→ What the task asks: Look through the records below and state how many lines carry the string "white", adding nothing.

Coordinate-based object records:
═══

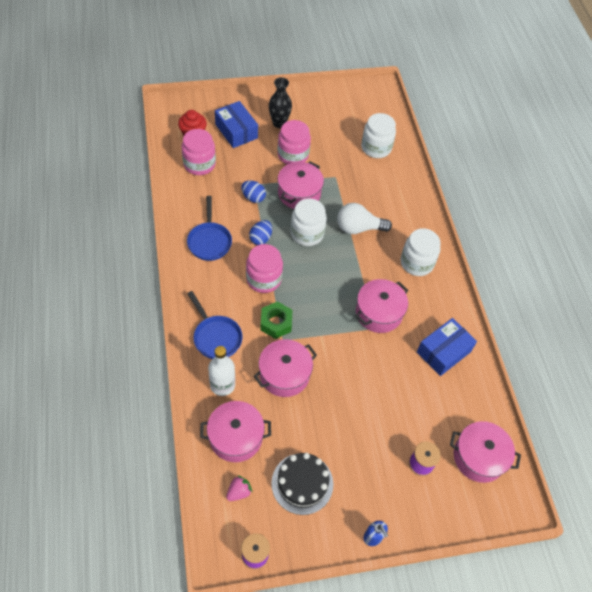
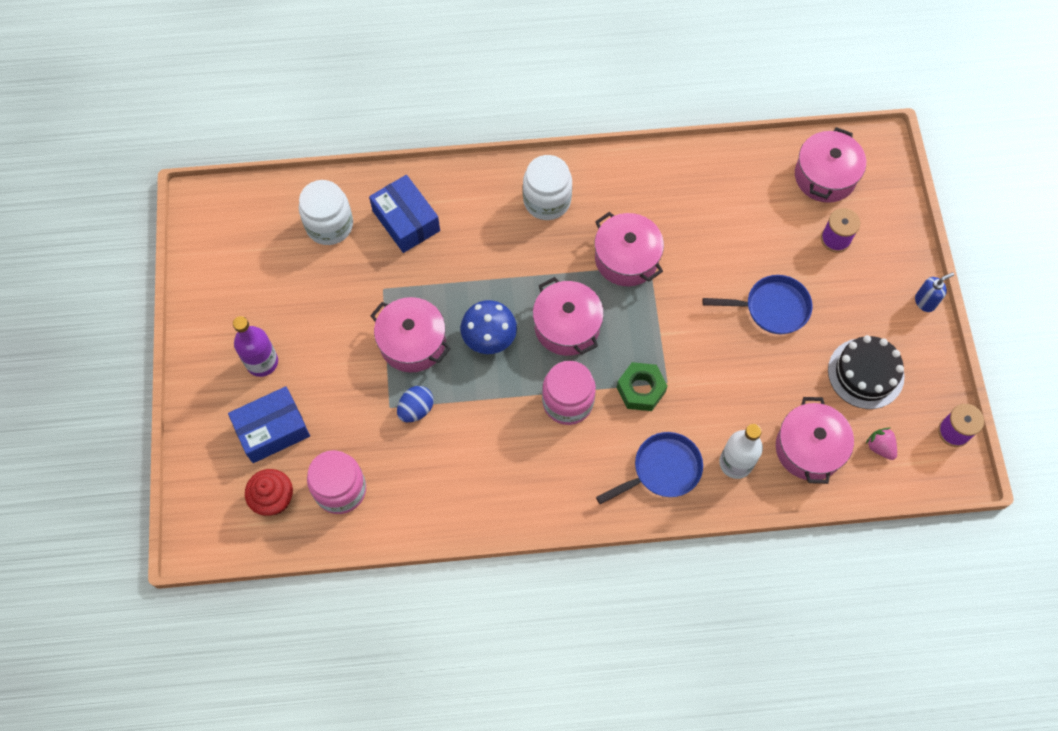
camera: 80 degrees left, 10 degrees up
blue pan [187,196,232,261] -> blue pan moved to [703,275,812,334]
blue egg [249,220,272,245] -> none
pink pot [254,339,317,397] -> pink pot moved to [533,277,604,356]
black vase [269,77,292,128] -> purple bottle [233,316,278,377]
pink jar [278,120,311,164] -> none
white jar [291,199,327,246] -> blue mushroom [460,300,517,354]
white light bulb [337,203,392,234] -> none
blue box [417,318,477,376] -> blue box moved to [369,175,440,253]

═══

→ Response to this task: 2